Once the line with "TOF pin XSHUT: GP15 -> GP7" is found, write it out along with every line after it, exactly, up to the last line of the entries below. Exclude pictures.
=== Section Start ===
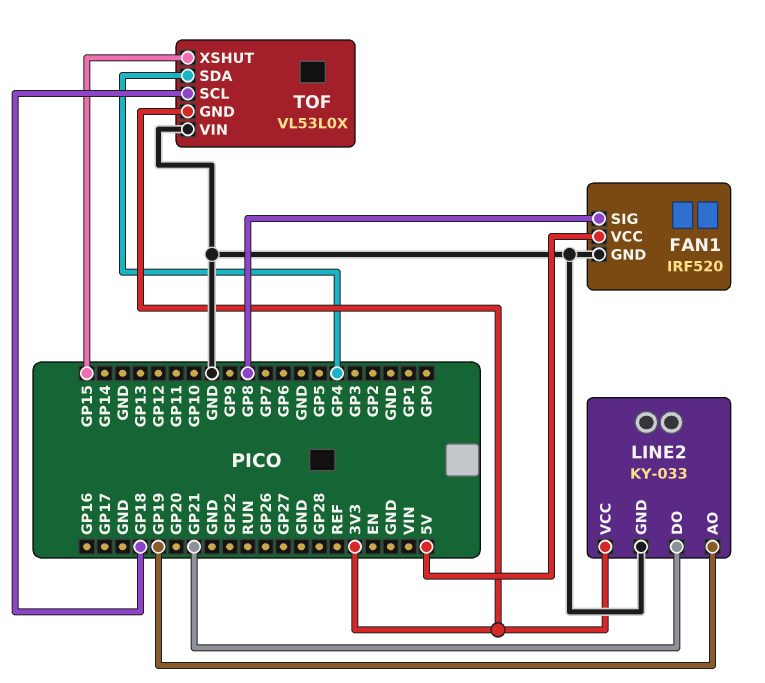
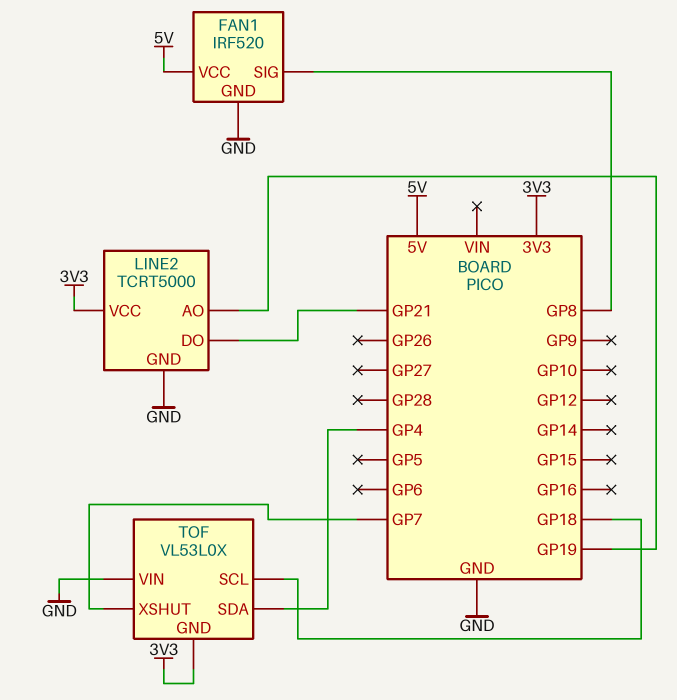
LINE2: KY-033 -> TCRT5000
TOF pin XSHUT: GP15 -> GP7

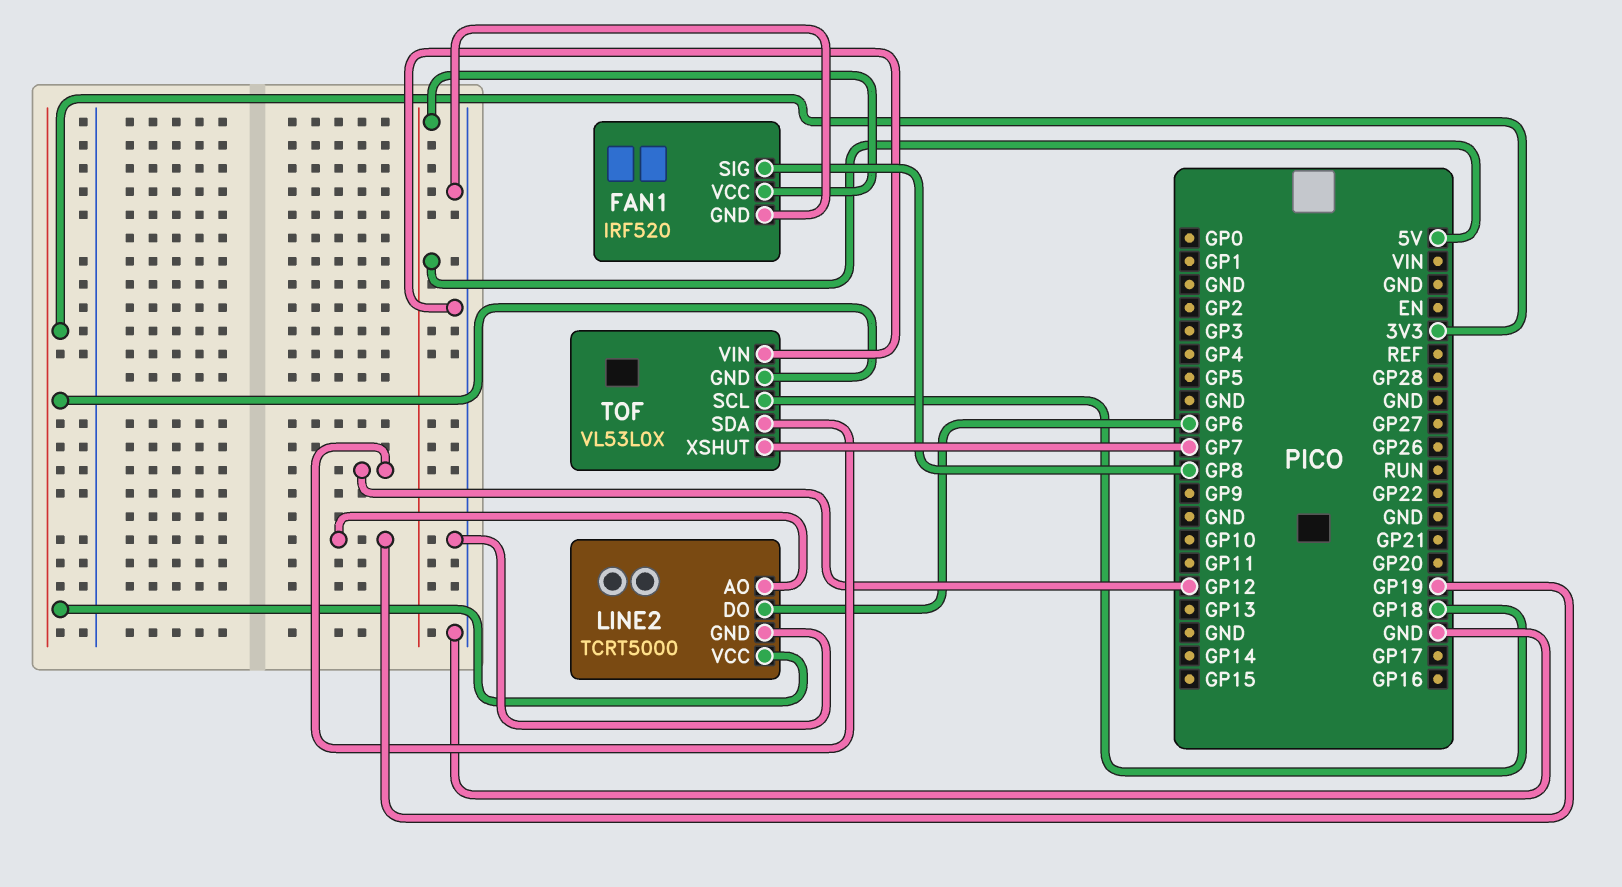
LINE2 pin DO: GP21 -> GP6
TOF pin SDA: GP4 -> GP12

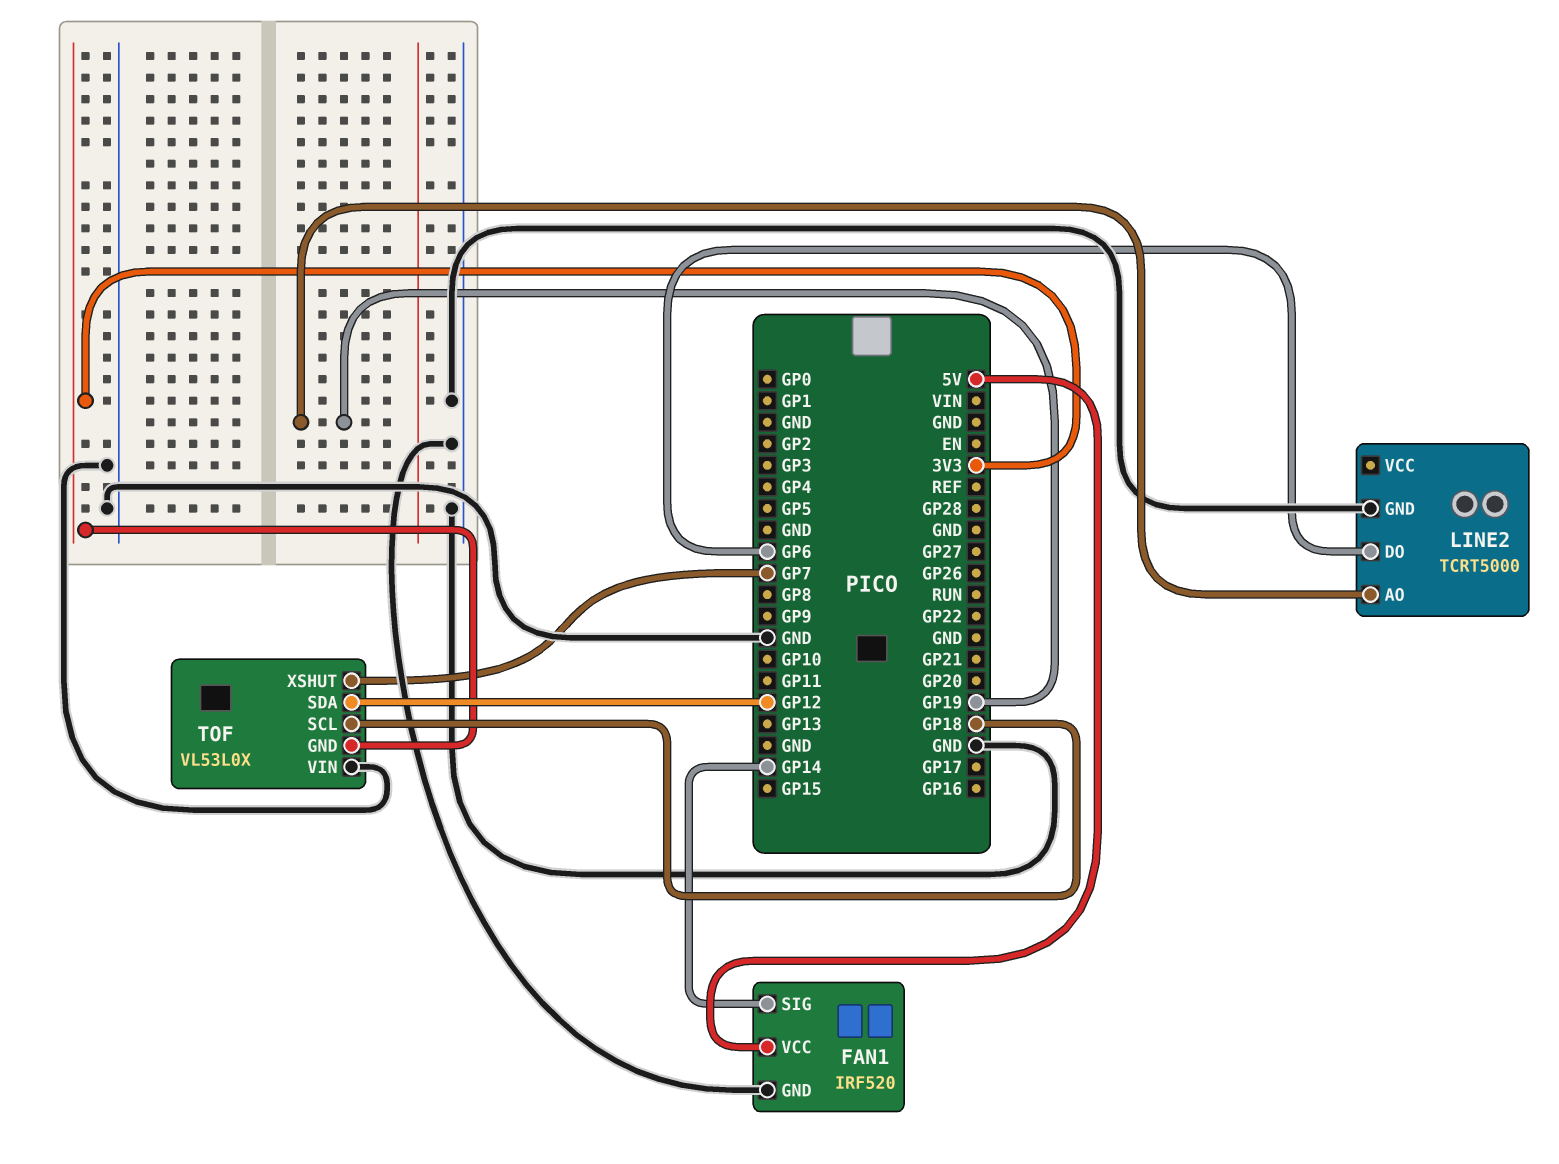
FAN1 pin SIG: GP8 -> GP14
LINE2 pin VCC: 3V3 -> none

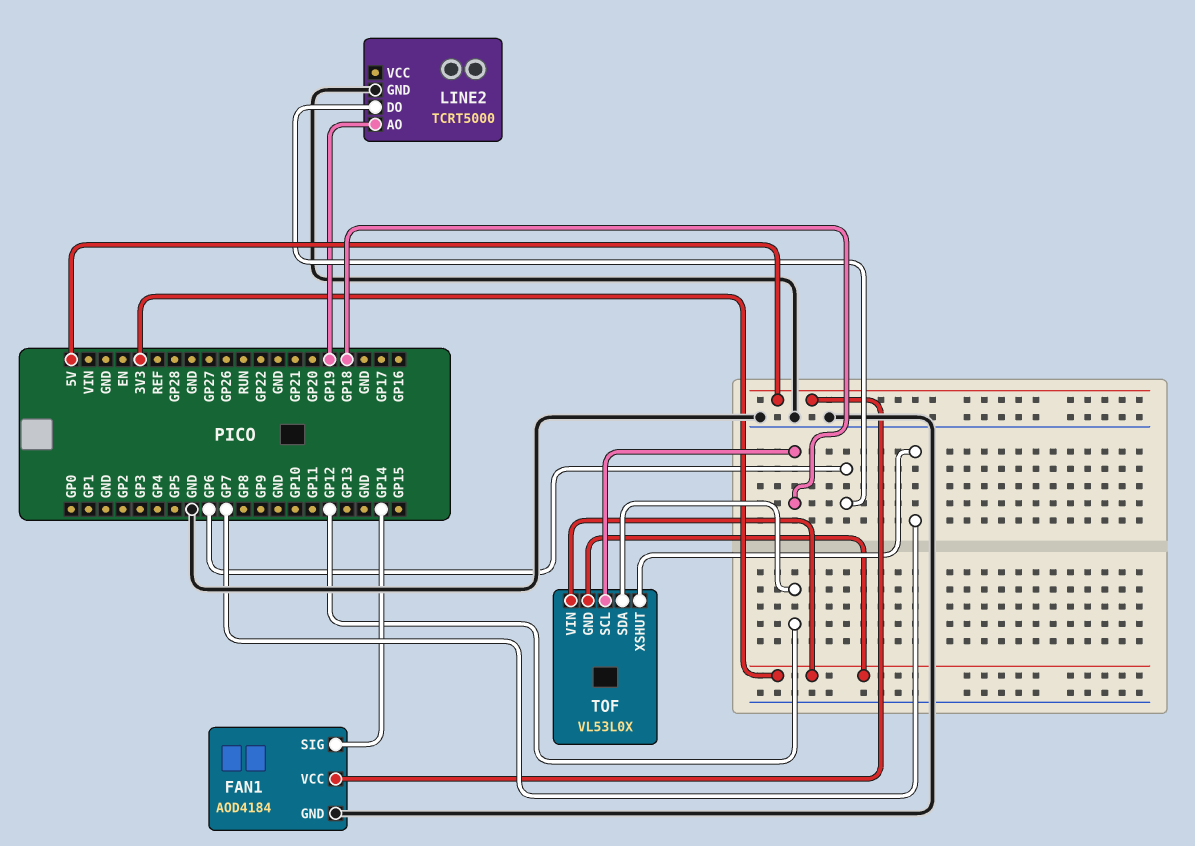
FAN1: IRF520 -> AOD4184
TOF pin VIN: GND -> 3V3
=== Section End ===
■ **EXPECTED OUTPUT**
TOF pin XSHUT: GP15 -> GP7

LINE2 pin DO: GP21 -> GP6
TOF pin SDA: GP4 -> GP12

FAN1 pin SIG: GP8 -> GP14
LINE2 pin VCC: 3V3 -> none

FAN1: IRF520 -> AOD4184
TOF pin VIN: GND -> 3V3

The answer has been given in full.